Go through the listing below. Copy each line that has the string "black".

Information given
===

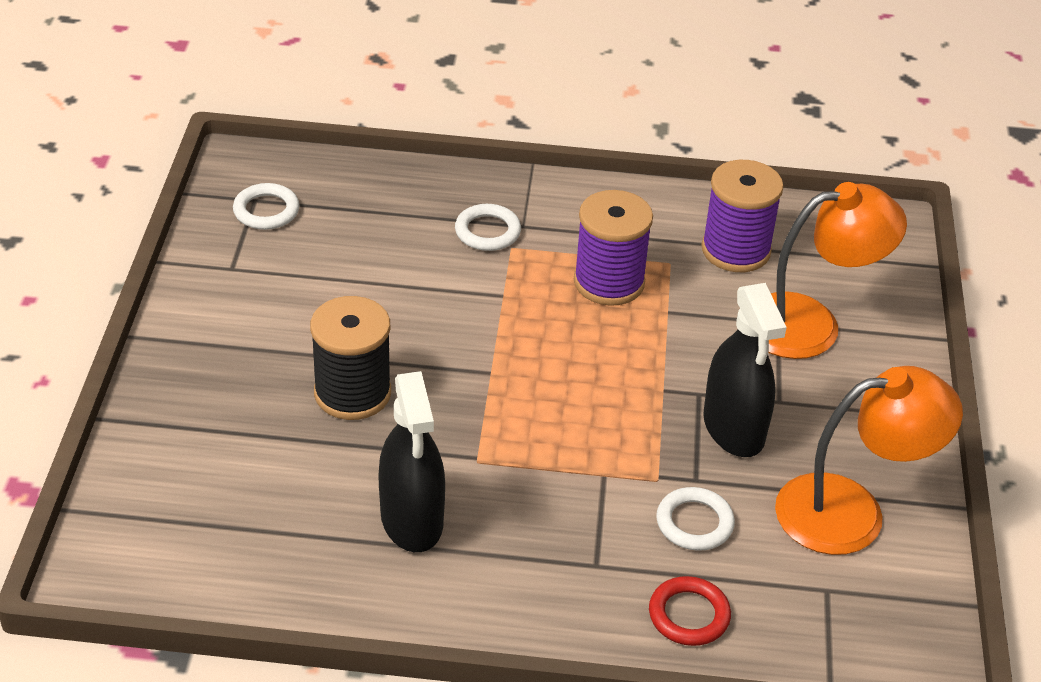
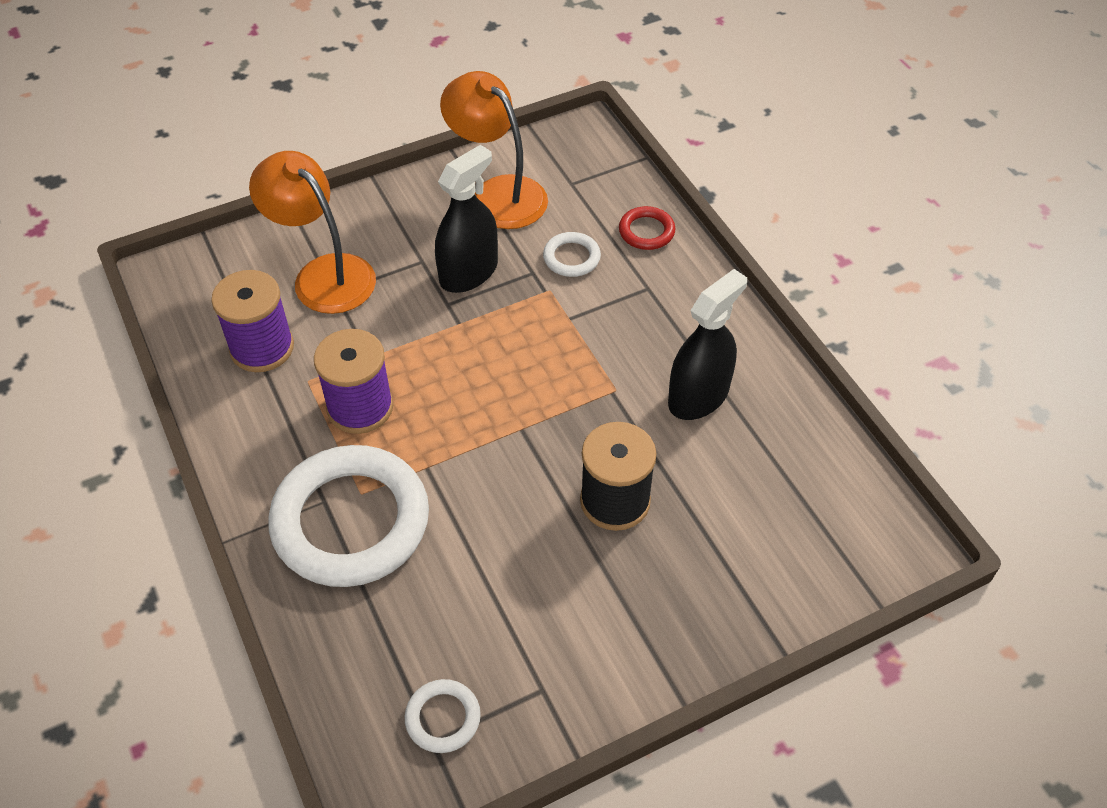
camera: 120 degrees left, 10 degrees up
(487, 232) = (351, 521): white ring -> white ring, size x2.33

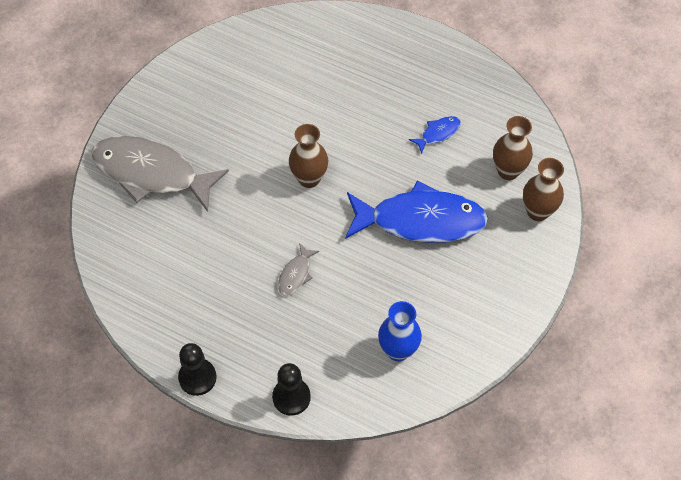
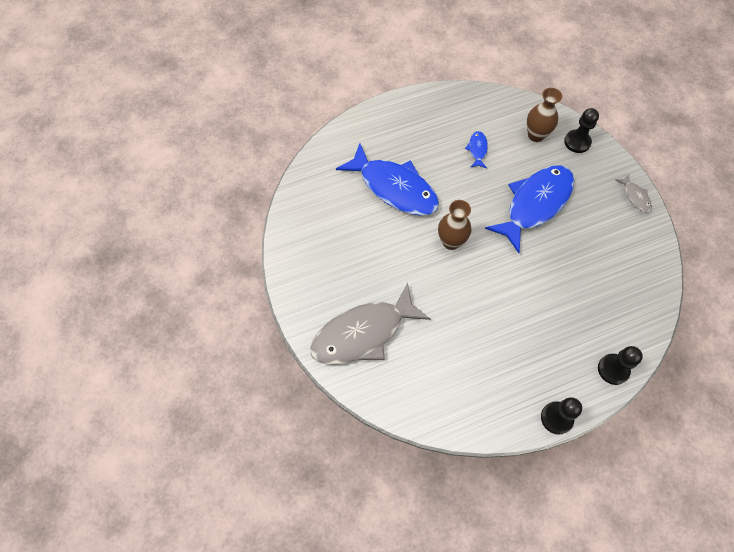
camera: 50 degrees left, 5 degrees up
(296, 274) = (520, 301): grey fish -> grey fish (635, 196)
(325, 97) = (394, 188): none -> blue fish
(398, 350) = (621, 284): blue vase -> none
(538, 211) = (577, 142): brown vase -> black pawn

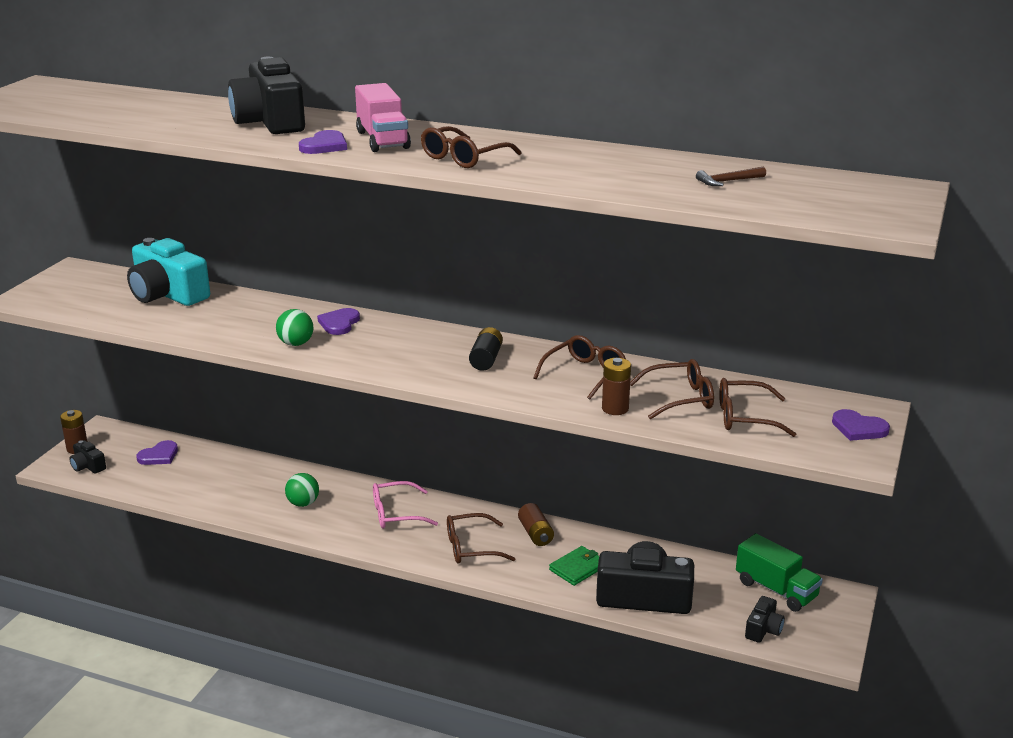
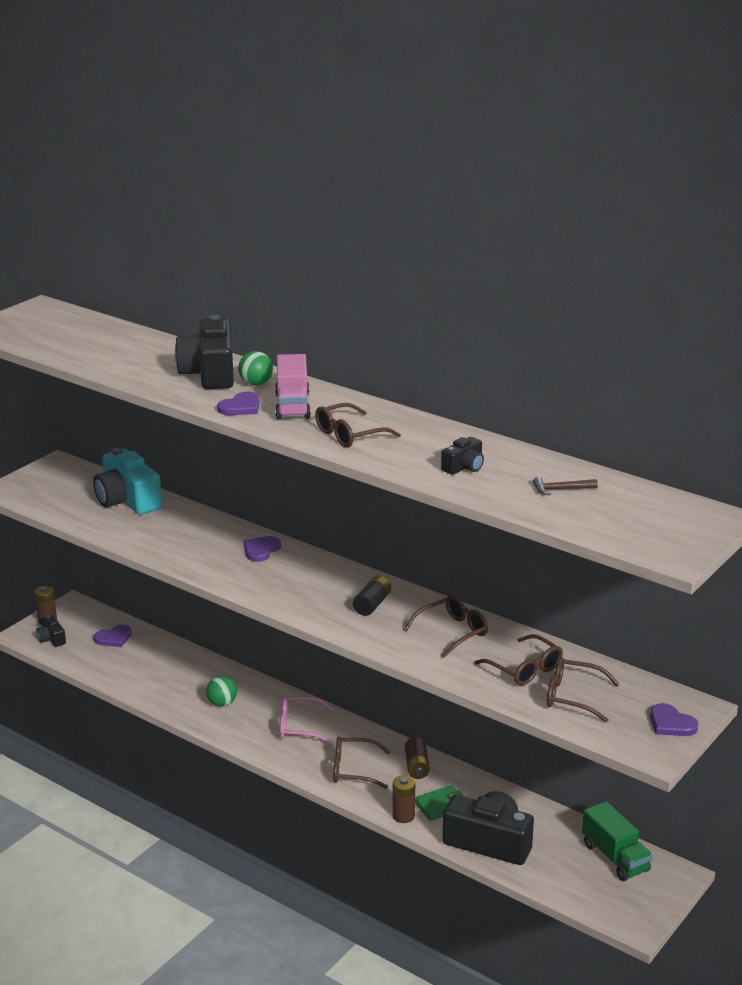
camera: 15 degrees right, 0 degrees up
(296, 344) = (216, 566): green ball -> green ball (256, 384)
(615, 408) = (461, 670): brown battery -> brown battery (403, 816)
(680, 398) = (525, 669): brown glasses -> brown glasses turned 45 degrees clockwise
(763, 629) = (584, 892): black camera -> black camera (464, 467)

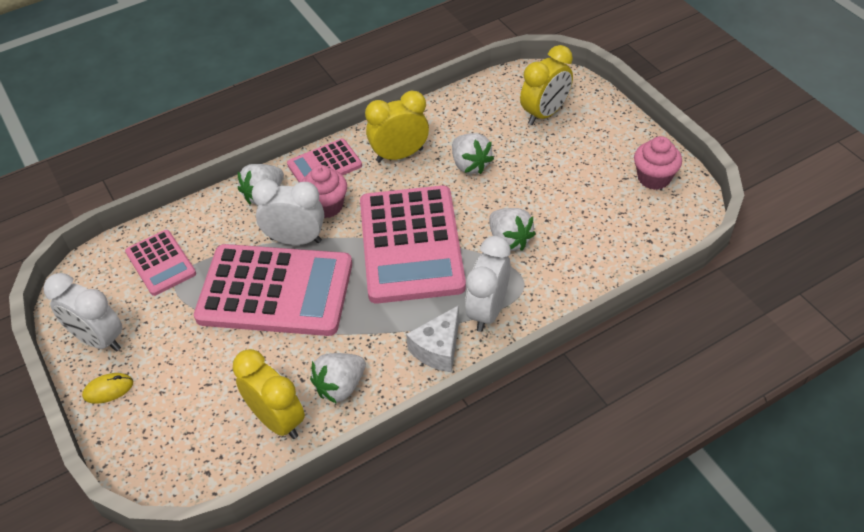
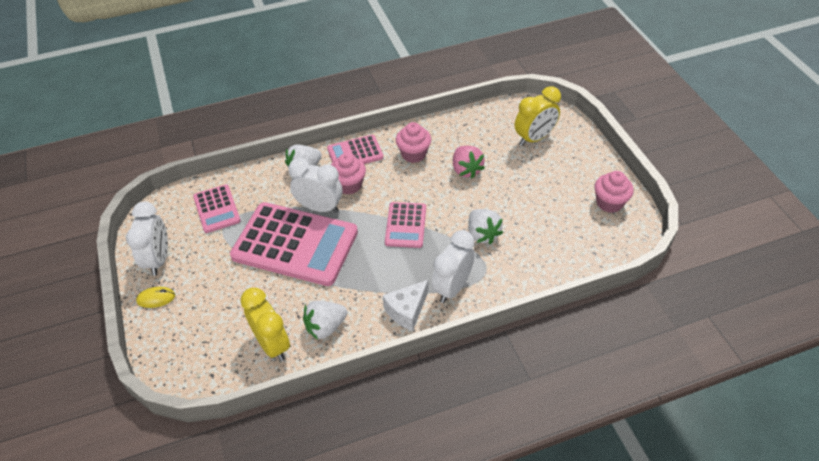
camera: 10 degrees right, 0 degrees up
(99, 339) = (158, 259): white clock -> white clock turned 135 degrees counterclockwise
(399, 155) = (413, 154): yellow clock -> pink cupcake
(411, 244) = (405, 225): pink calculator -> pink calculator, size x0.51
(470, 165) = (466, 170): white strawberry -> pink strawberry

===

Your solution
(538, 211) = (577, 142): brown vase -> black pawn
(763, 629) = (584, 892): black camera -> black camera (464, 467)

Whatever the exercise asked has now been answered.